=== Section Start ===
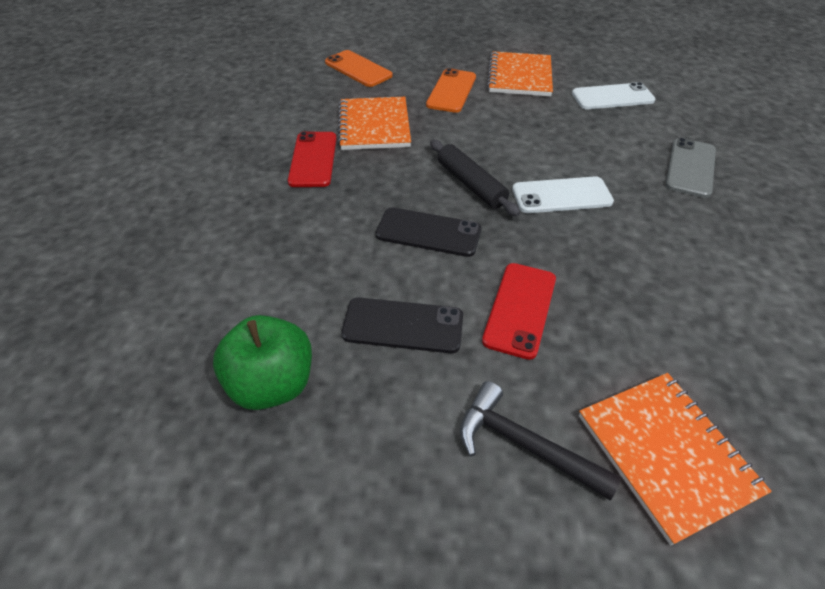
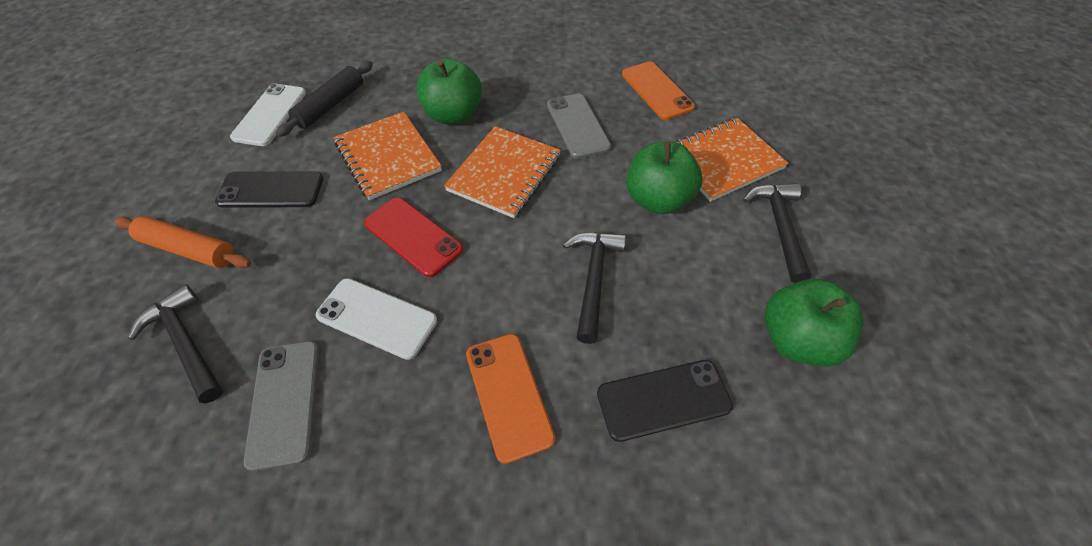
black hammer: 1 -> 3
green apple: 1 -> 3
grey phone: 1 -> 2
orange rolling pin: 0 -> 1
red phone: 2 -> 1

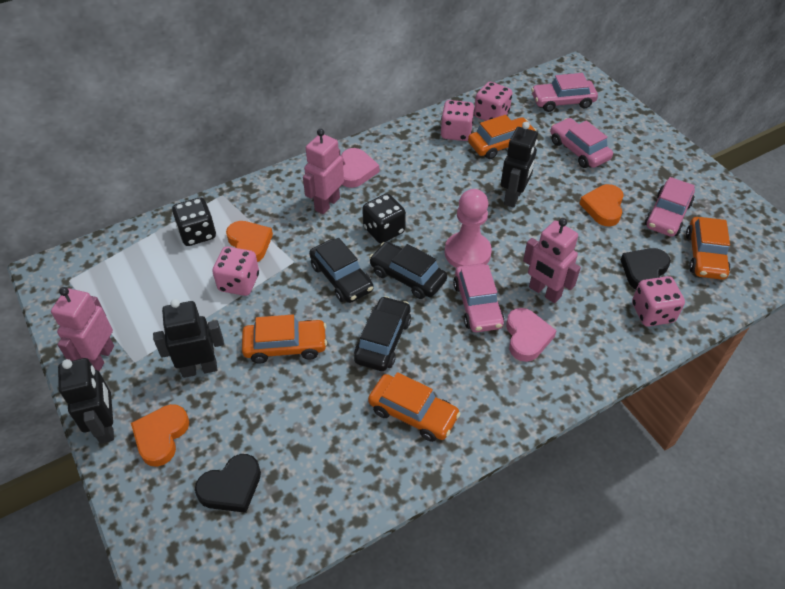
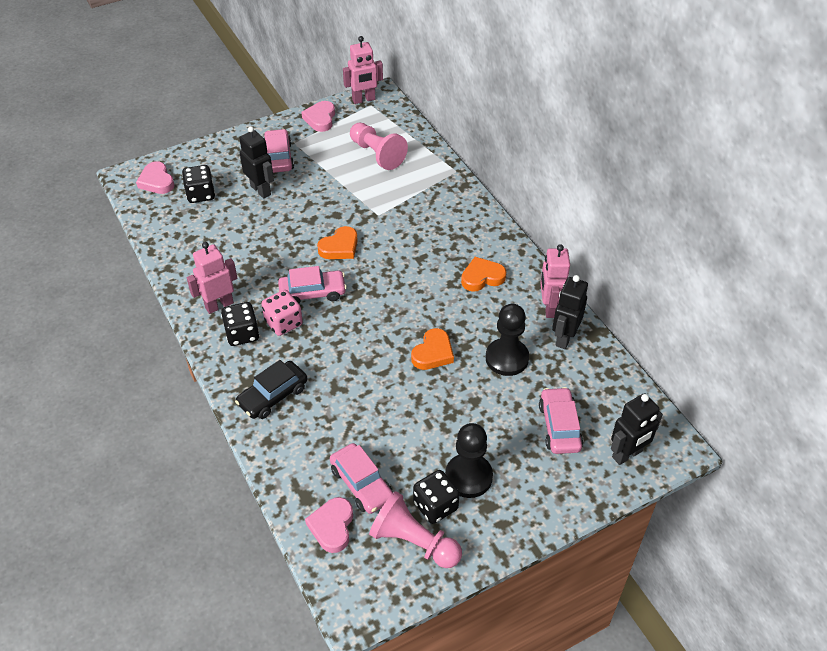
black car: 3 -> 1
black dice: 2 -> 3
black heart: 2 -> 0
black pawn: 0 -> 2
orange car: 4 -> 0
pink dice: 4 -> 1
pink heart: 2 -> 3
pink pawn: 1 -> 2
=== Section End ===
» Try it: What are the lines from the one containing "black heart: 2 -> 0" to the end of the material above? Return them exactly, and only them.

» Answer box:
black heart: 2 -> 0
black pawn: 0 -> 2
orange car: 4 -> 0
pink dice: 4 -> 1
pink heart: 2 -> 3
pink pawn: 1 -> 2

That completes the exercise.